## Exercise prompt:
Start at the line holding "What was the". Write out that line and each one after it to the end of the data, unchanged.

## The data:

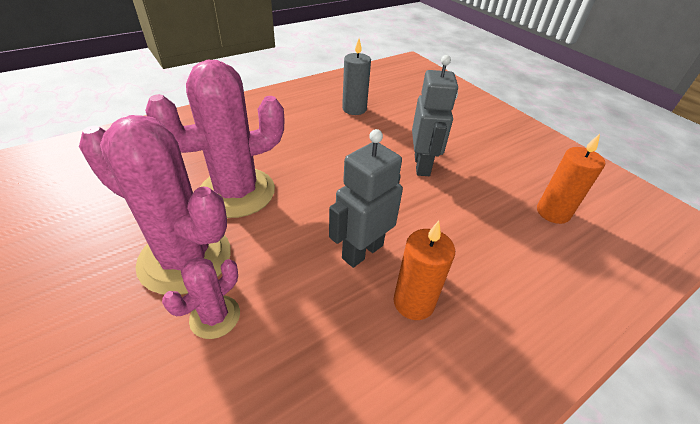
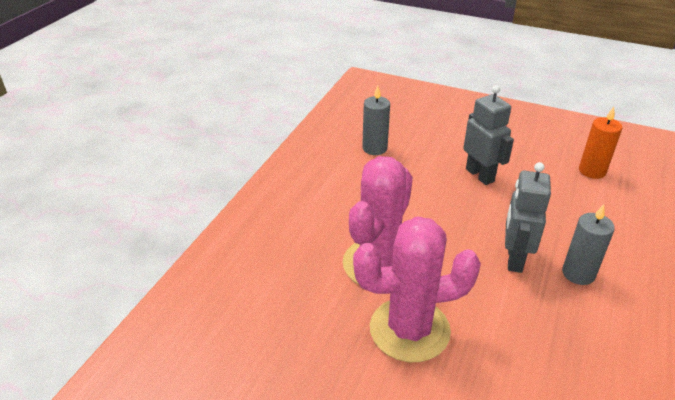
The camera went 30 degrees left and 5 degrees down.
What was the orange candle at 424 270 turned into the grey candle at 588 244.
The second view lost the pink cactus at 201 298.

## Result of this task:
What was the orange candle at 424 270 turned into the grey candle at 588 244.
The second view lost the pink cactus at 201 298.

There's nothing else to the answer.